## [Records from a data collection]
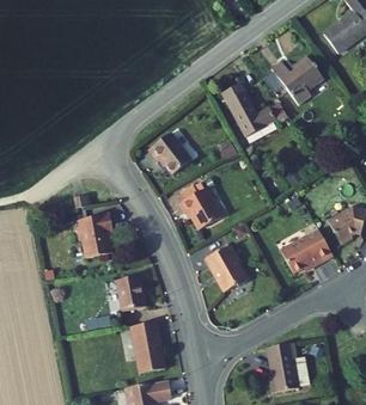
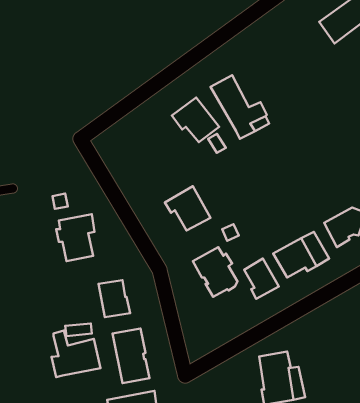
building: [272,56,324,104] -> none
building: [148,131,193,173] -> [172,98,219,142]
building: none -> [244,258,279,299]
building: none -> [51,331,100,377]

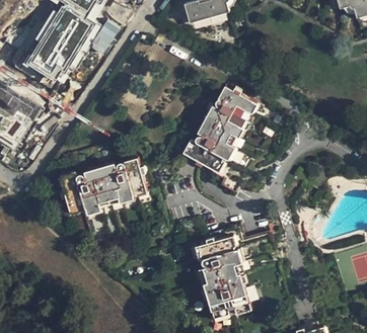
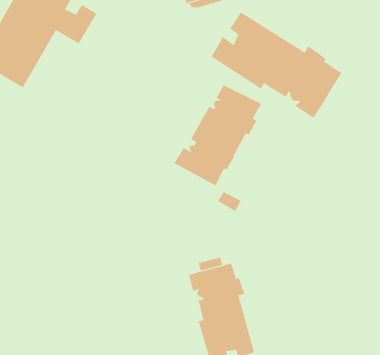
building: none -> [211,12,342,118]
building: [58,158,145,214] -> none

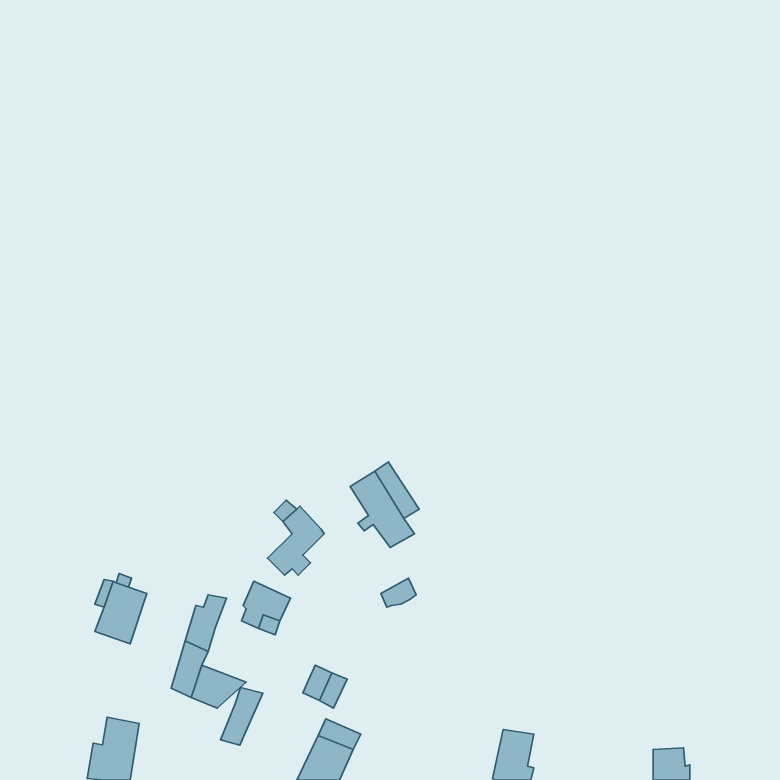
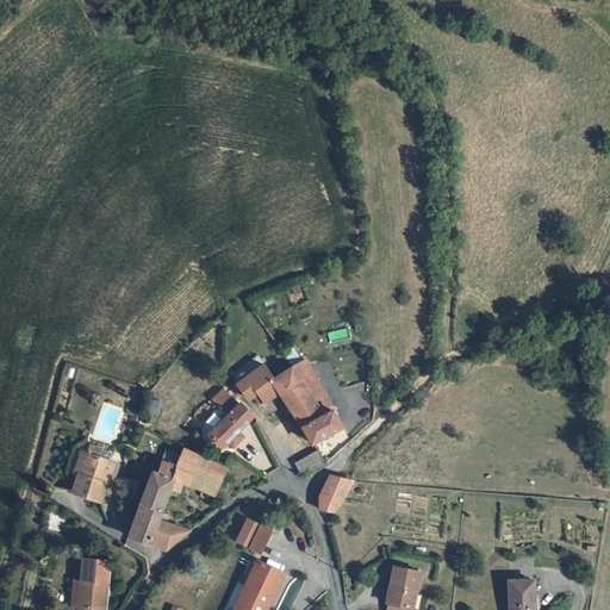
building: none -> [238,363,273,396]
building: none -> [304,397,344,444]
building: none -> [168,447,198,492]
building: none -> [319,473,353,511]
building: [220,687,263,745] -> none

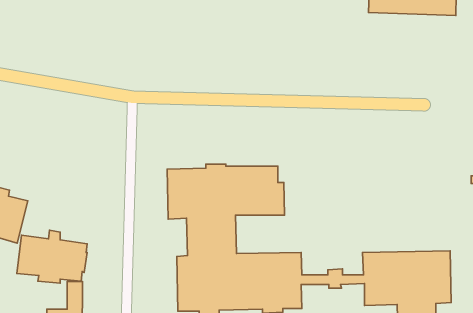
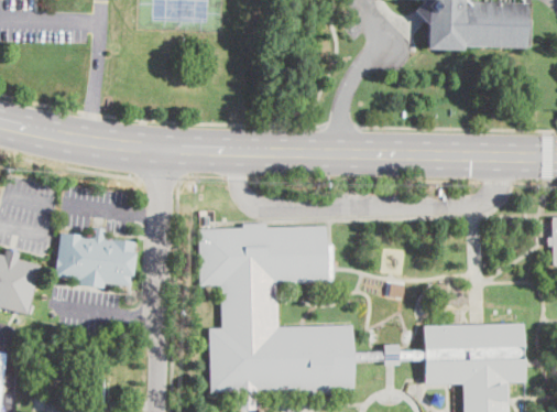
building: [17,230,87,283] -> [56,227,136,288]

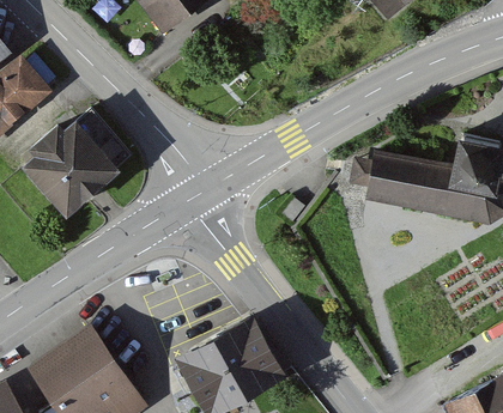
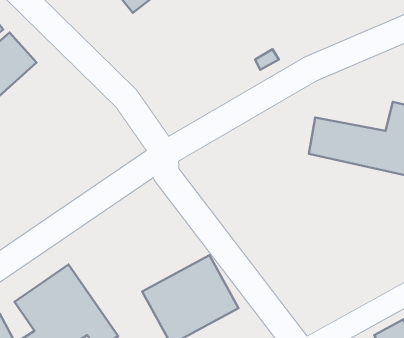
building: [24,109,131,212] -> none

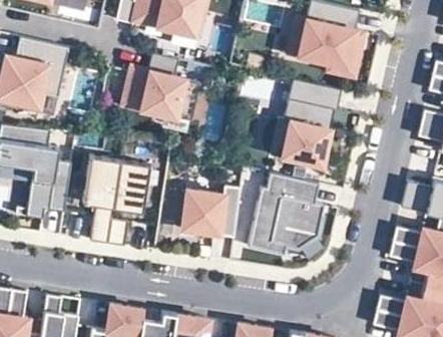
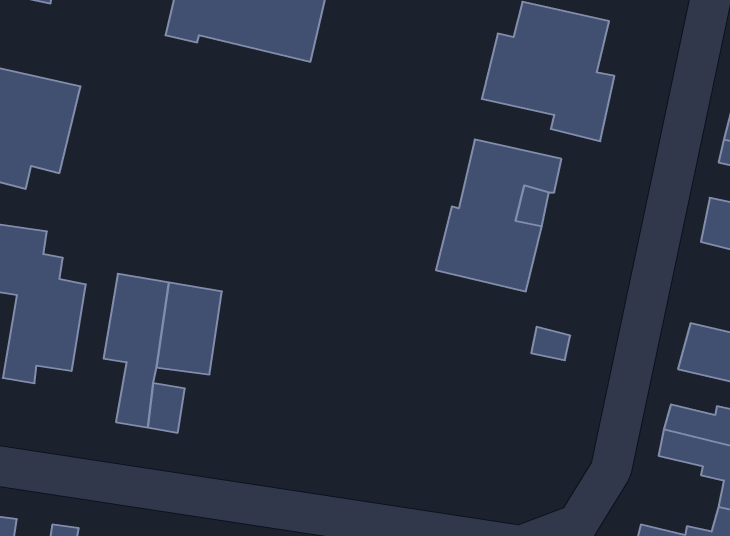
building: [121,56,197,120] -> none
building: [246,175,319,256] -> none
building: [178,186,238,238] -> none

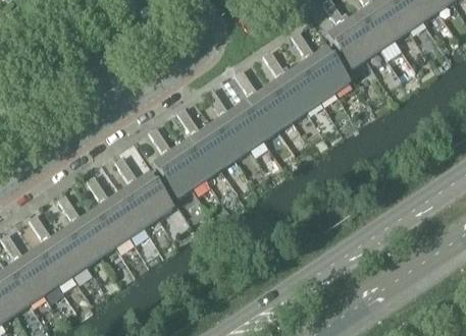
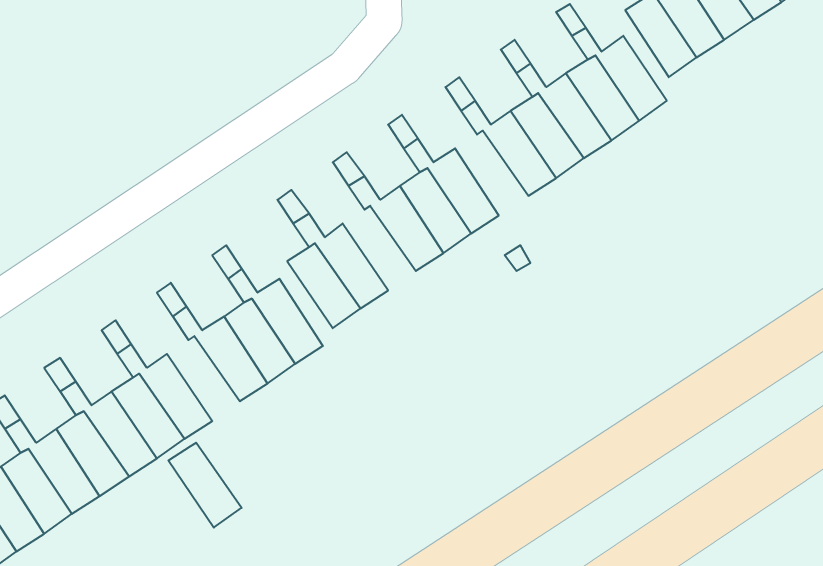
building: [240,97,277,141] -> none
building: [182,135,219,179] -> none
building: [91,203,128,246] -> [168,443,242,528]

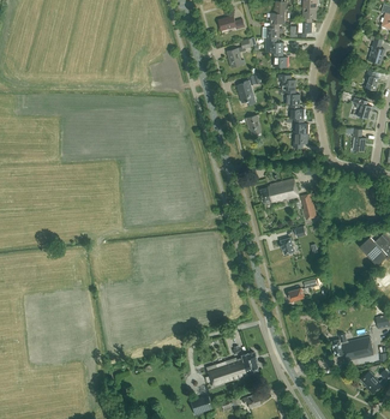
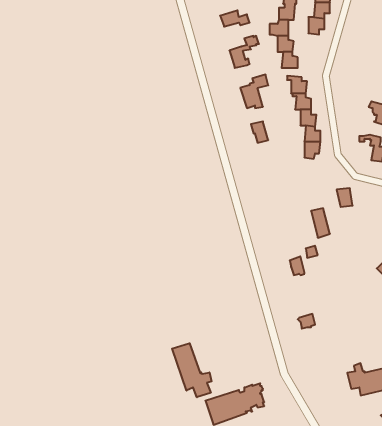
building: [260,178,299,203] -> none
building: none -> [172,343,212,397]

## [TO DO]
Starting at the line that contains "building: none -> [211,12,342,118]", reproduce exactly and only the lines through the end of the entries above, with the pictures excluded.

## [SOLUTION]
building: none -> [211,12,342,118]
building: [58,158,145,214] -> none

building: none -> [238,363,273,396]
building: none -> [304,397,344,444]
building: none -> [168,447,198,492]
building: none -> [319,473,353,511]
building: [220,687,263,745] -> none

building: [17,230,87,283] -> [56,227,136,288]

building: [24,109,131,212] -> none

building: [121,56,197,120] -> none
building: [246,175,319,256] -> none
building: [178,186,238,238] -> none

building: [240,97,277,141] -> none
building: [182,135,219,179] -> none
building: [91,203,128,246] -> [168,443,242,528]

building: [260,178,299,203] -> none
building: none -> [172,343,212,397]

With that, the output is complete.